* [Directions for this task] In the listing below, locate the lines bearing the word "switch". Copy every one of them.

* [Information provided]
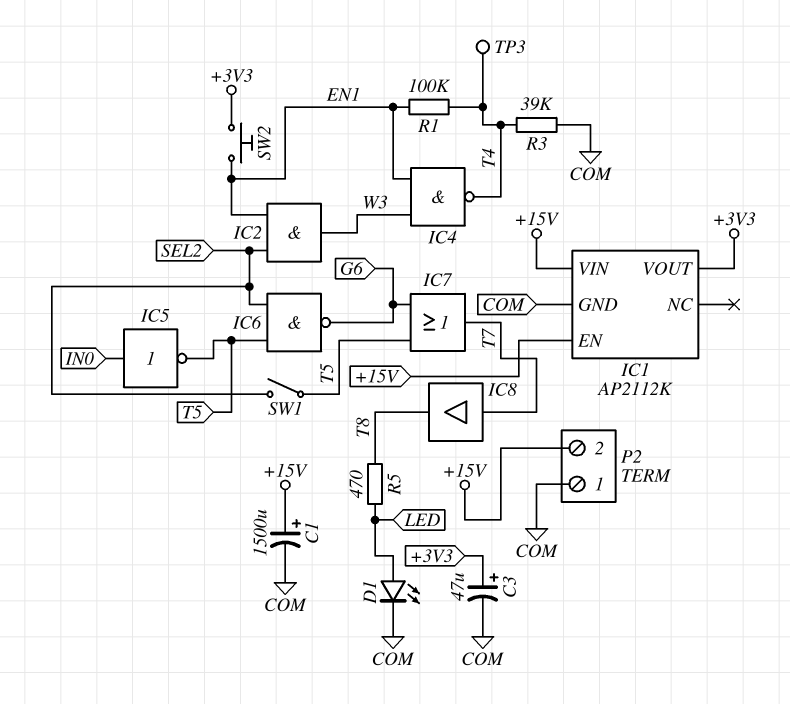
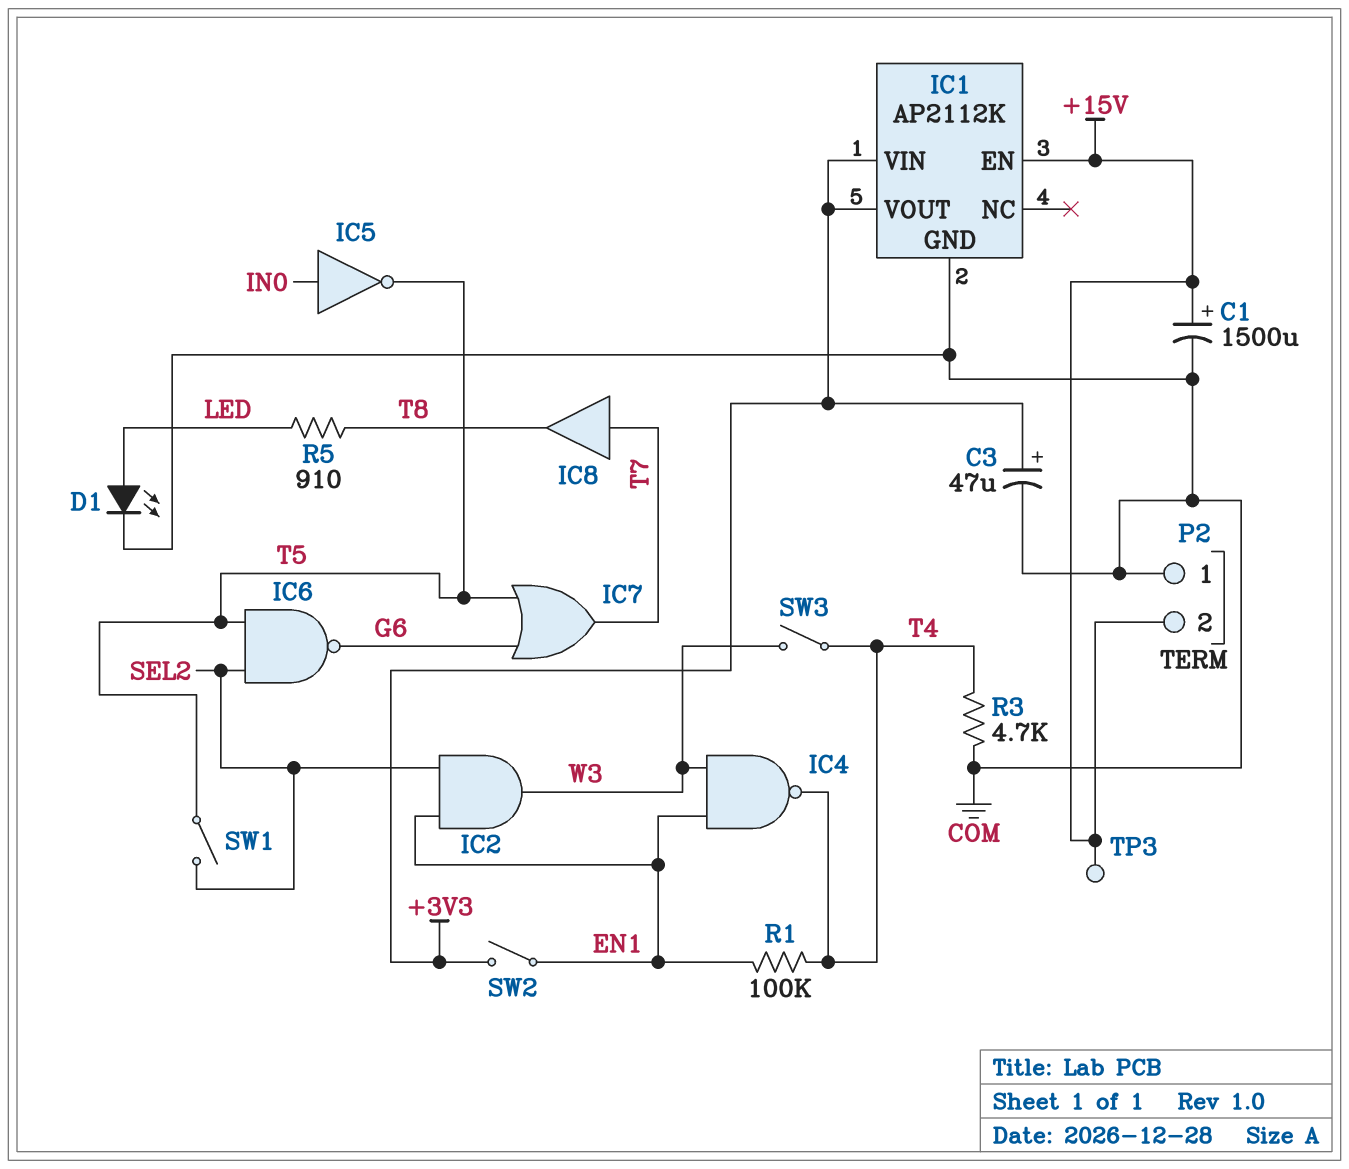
IC1 pin VIN: +15V -> +3V3
R3: 39k (COM, T4) -> 4.7k (COM, T4)
R5: 470 (LED, T8) -> 910 (LED, T8)
SW2: button (+3V3, EN1) -> switch (+3V3, EN1)
SW3: none -> switch (T4, W3)
TP3: test point (T4) -> test point (+15V)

* [Solution]
SW2: button (+3V3, EN1) -> switch (+3V3, EN1)
SW3: none -> switch (T4, W3)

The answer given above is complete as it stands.